= TASK ITEM =
Could you write out the line containing "delete: crayon/marron <510,493,572,540>" and all the lines below it in the data, exactly, through the final one and nothing else?

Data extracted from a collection
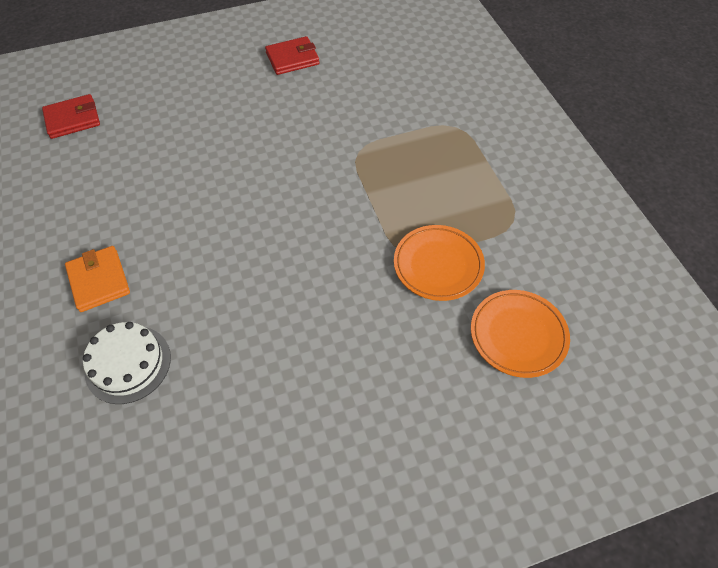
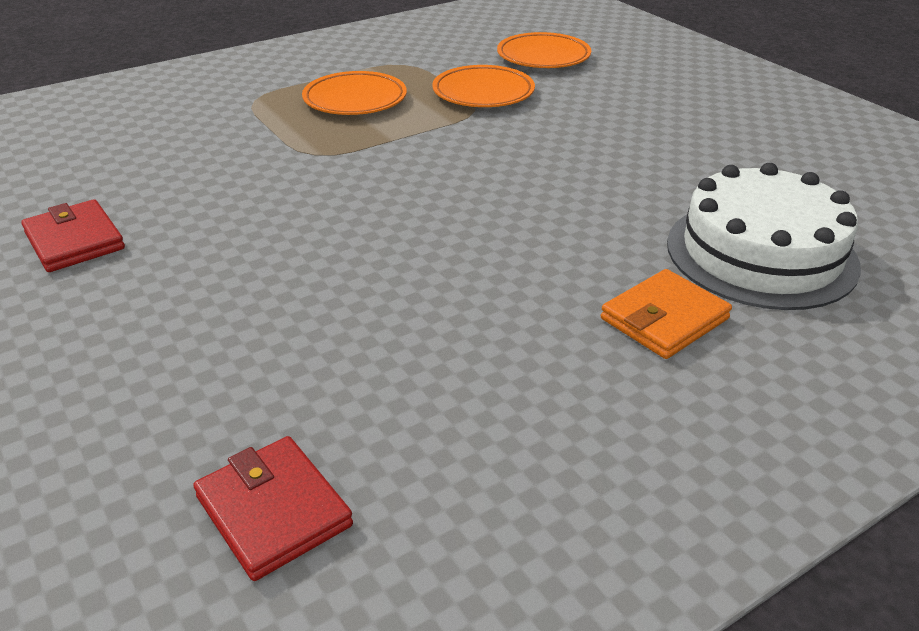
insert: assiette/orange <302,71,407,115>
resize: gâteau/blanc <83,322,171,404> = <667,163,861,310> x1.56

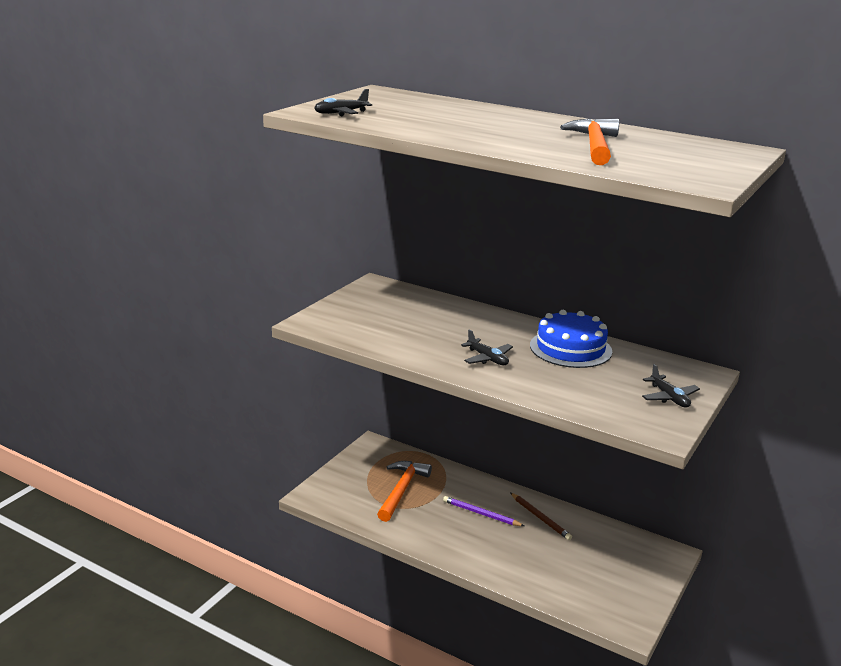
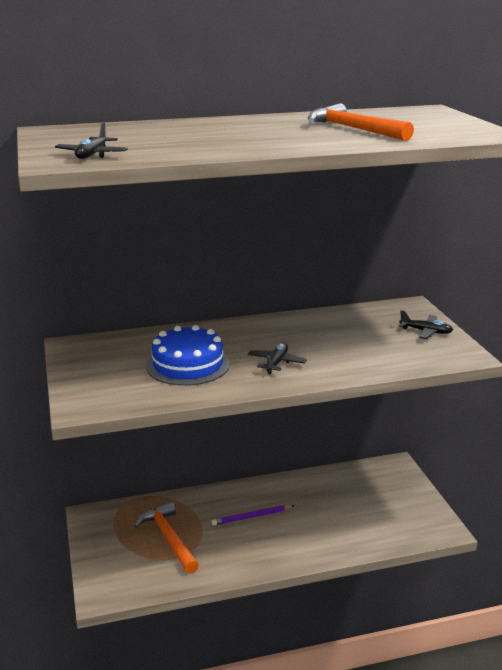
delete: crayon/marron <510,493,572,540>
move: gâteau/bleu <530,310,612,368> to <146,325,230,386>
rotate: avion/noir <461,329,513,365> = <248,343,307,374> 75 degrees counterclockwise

= COMPLETED TASK =
delete: crayon/marron <510,493,572,540>
move: gâteau/bleu <530,310,612,368> to <146,325,230,386>
rotate: avion/noir <461,329,513,365> = <248,343,307,374> 75 degrees counterclockwise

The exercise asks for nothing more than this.